PROBLEM -
Where does the string "diode" occur in the records below? Copy every line that holds it.

(Edit tracking data)
◇ ◇ ◇ ◇
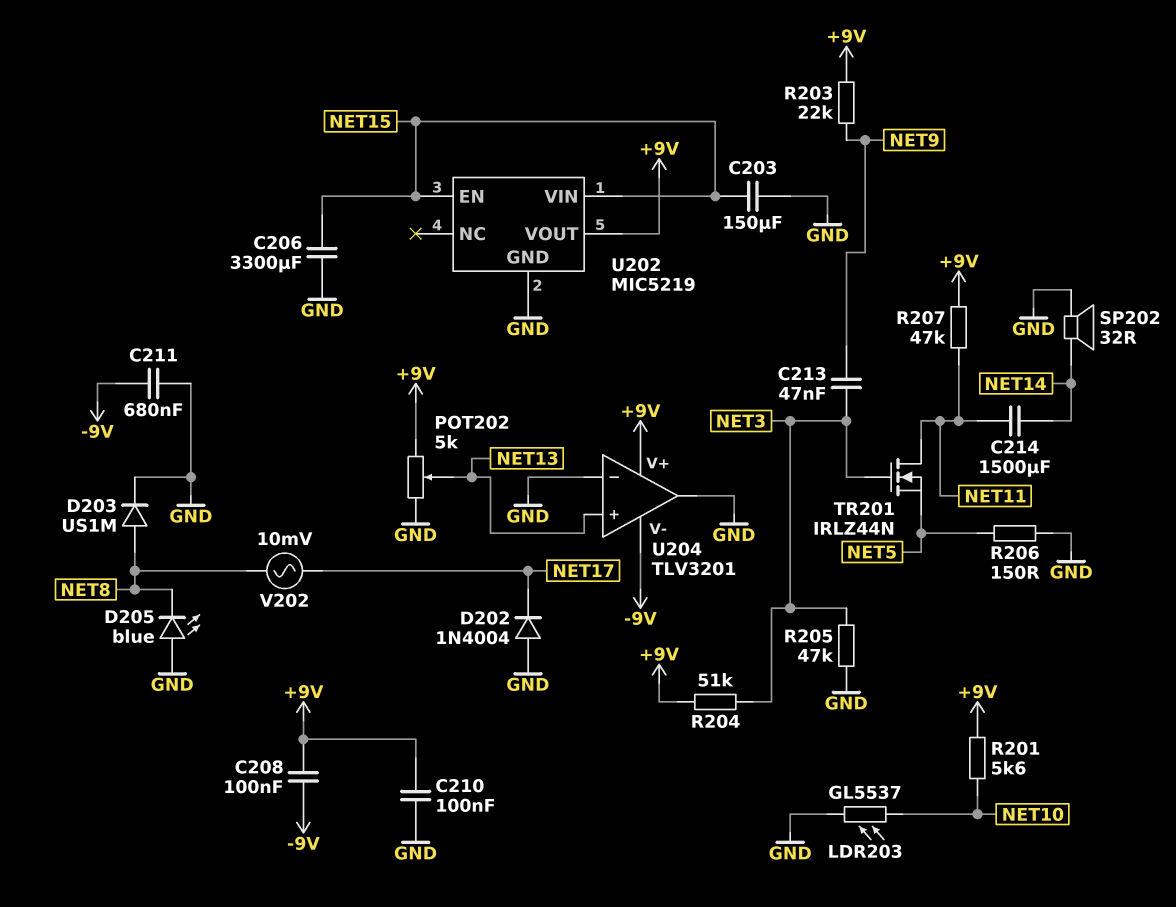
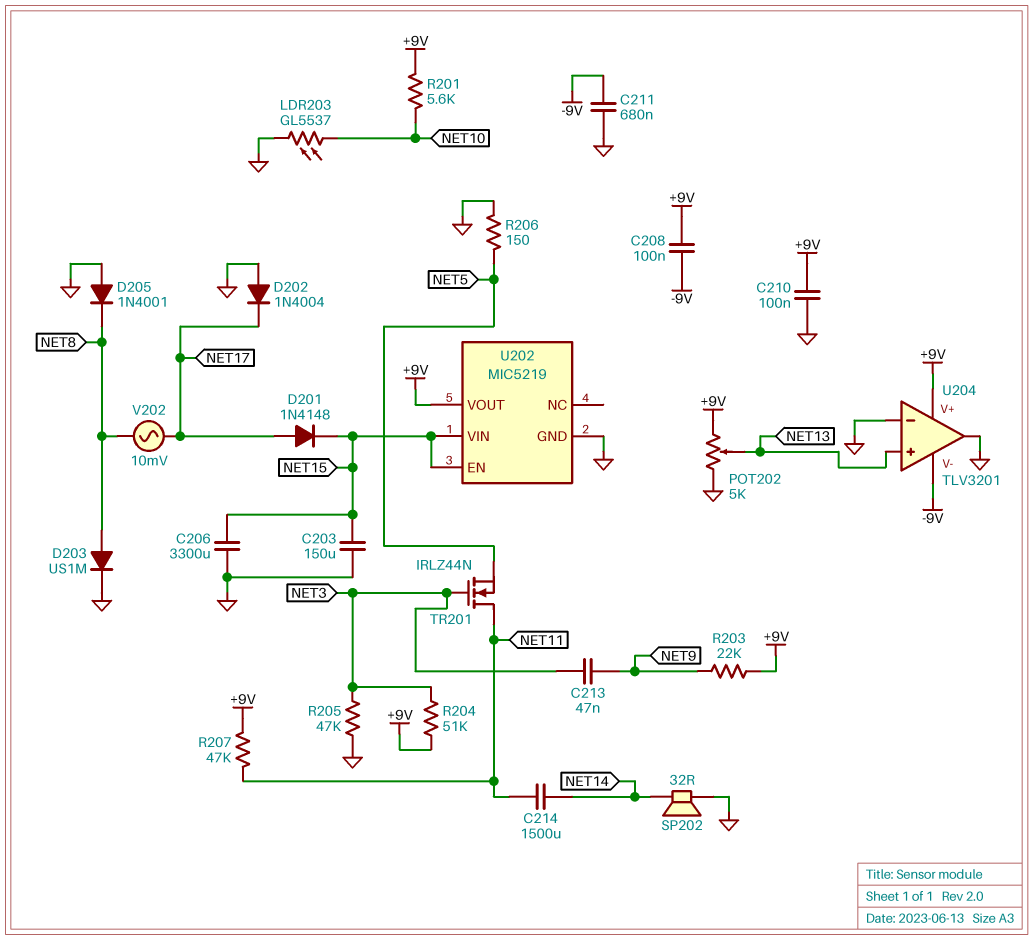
D201: none -> diode 1N4148 (A NET17, K NET15)
D205: LED blue (A GND, K NET8) -> diode 1N4001 (A GND, K NET8)

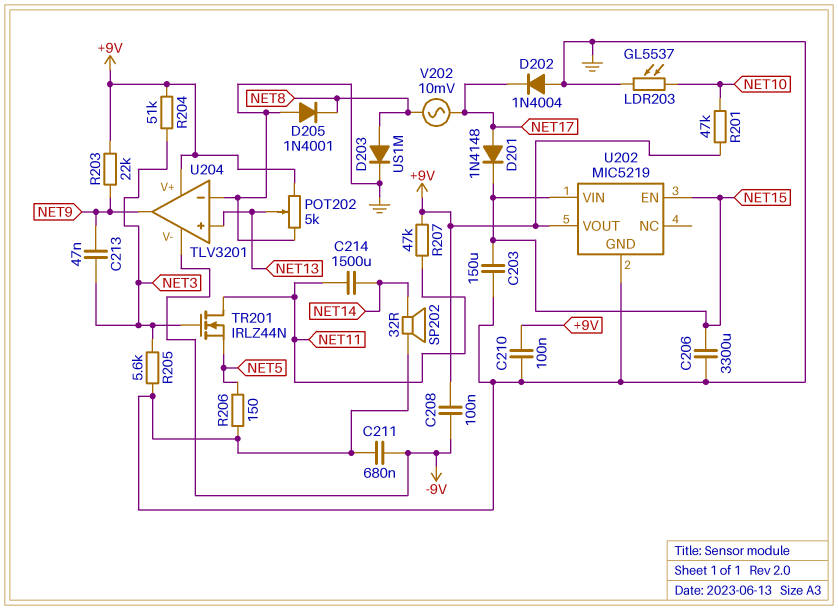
R201: 5.6k (+9V, NET10) -> 47k (+9V, NET10)
R205: 47k (GND, NET3) -> 5.6k (GND, NET3)
U204 pin out: GND -> NET9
◇ ◇ ◇ ◇
ANSWER TO THIS TASK -
D201: none -> diode 1N4148 (A NET17, K NET15)
D205: LED blue (A GND, K NET8) -> diode 1N4001 (A GND, K NET8)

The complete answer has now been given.